Excerpts from a spatial dataset:
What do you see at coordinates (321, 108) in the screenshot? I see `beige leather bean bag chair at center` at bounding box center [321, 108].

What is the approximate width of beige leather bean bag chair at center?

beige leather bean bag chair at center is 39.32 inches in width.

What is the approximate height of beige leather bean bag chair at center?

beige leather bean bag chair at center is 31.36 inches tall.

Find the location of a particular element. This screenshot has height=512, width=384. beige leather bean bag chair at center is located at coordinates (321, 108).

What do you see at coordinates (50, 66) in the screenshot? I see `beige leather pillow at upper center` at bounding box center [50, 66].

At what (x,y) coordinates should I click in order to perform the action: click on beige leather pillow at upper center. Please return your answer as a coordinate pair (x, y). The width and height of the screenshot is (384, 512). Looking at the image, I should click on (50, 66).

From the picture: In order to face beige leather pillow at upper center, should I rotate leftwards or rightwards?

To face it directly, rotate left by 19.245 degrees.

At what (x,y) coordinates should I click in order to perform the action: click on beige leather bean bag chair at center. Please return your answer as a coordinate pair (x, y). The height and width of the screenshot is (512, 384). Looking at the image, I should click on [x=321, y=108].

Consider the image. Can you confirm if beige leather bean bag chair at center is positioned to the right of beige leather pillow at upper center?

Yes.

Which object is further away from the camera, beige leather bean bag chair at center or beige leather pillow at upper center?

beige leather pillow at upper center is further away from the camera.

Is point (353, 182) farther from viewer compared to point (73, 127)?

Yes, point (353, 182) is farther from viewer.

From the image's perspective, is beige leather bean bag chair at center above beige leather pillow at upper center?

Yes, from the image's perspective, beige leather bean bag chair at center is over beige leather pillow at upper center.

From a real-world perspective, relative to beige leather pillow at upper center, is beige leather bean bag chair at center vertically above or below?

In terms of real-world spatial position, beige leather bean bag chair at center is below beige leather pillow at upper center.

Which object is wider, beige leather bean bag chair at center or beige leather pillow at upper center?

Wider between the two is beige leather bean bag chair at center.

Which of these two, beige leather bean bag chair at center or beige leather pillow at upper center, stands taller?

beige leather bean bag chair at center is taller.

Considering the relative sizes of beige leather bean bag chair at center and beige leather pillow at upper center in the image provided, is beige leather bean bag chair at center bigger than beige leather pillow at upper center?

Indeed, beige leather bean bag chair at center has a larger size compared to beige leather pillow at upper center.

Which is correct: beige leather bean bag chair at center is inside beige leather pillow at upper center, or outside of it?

* [Task statement]:
Rewrite the material above with "pillow" switched to "cushion" everywhere it appears, keeping every other word the same.

* [Exercise solution]:
What do you see at coordinates (321, 108) in the screenshot? I see `beige leather bean bag chair at center` at bounding box center [321, 108].

What is the approximate width of beige leather bean bag chair at center?

beige leather bean bag chair at center is 39.32 inches in width.

What is the approximate height of beige leather bean bag chair at center?

beige leather bean bag chair at center is 31.36 inches tall.

Find the location of a particular element. This screenshot has height=512, width=384. beige leather bean bag chair at center is located at coordinates (321, 108).

What do you see at coordinates (50, 66) in the screenshot? I see `beige leather cushion at upper center` at bounding box center [50, 66].

At what (x,y) coordinates should I click in order to perform the action: click on beige leather cushion at upper center. Please return your answer as a coordinate pair (x, y). The width and height of the screenshot is (384, 512). Looking at the image, I should click on (50, 66).

From the picture: In order to face beige leather cushion at upper center, should I rotate leftwards or rightwards?

To face it directly, rotate left by 19.245 degrees.

At what (x,y) coordinates should I click in order to perform the action: click on beige leather bean bag chair at center. Please return your answer as a coordinate pair (x, y). The height and width of the screenshot is (512, 384). Looking at the image, I should click on [x=321, y=108].

Consider the image. Can you confirm if beige leather bean bag chair at center is positioned to the right of beige leather cushion at upper center?

Yes.

Which object is further away from the camera, beige leather bean bag chair at center or beige leather cushion at upper center?

beige leather cushion at upper center is further away from the camera.

Is point (353, 182) farther from viewer compared to point (73, 127)?

Yes, point (353, 182) is farther from viewer.

From the image's perspective, is beige leather bean bag chair at center above beige leather cushion at upper center?

Yes, from the image's perspective, beige leather bean bag chair at center is over beige leather cushion at upper center.

From a real-world perspective, relative to beige leather cushion at upper center, is beige leather bean bag chair at center vertically above or below?

In terms of real-world spatial position, beige leather bean bag chair at center is below beige leather cushion at upper center.

Which object is wider, beige leather bean bag chair at center or beige leather cushion at upper center?

Wider between the two is beige leather bean bag chair at center.

Which of these two, beige leather bean bag chair at center or beige leather cushion at upper center, stands taller?

beige leather bean bag chair at center is taller.

Considering the relative sizes of beige leather bean bag chair at center and beige leather cushion at upper center in the image provided, is beige leather bean bag chair at center bigger than beige leather cushion at upper center?

Indeed, beige leather bean bag chair at center has a larger size compared to beige leather cushion at upper center.

Which is correct: beige leather bean bag chair at center is inside beige leather cushion at upper center, or outside of it?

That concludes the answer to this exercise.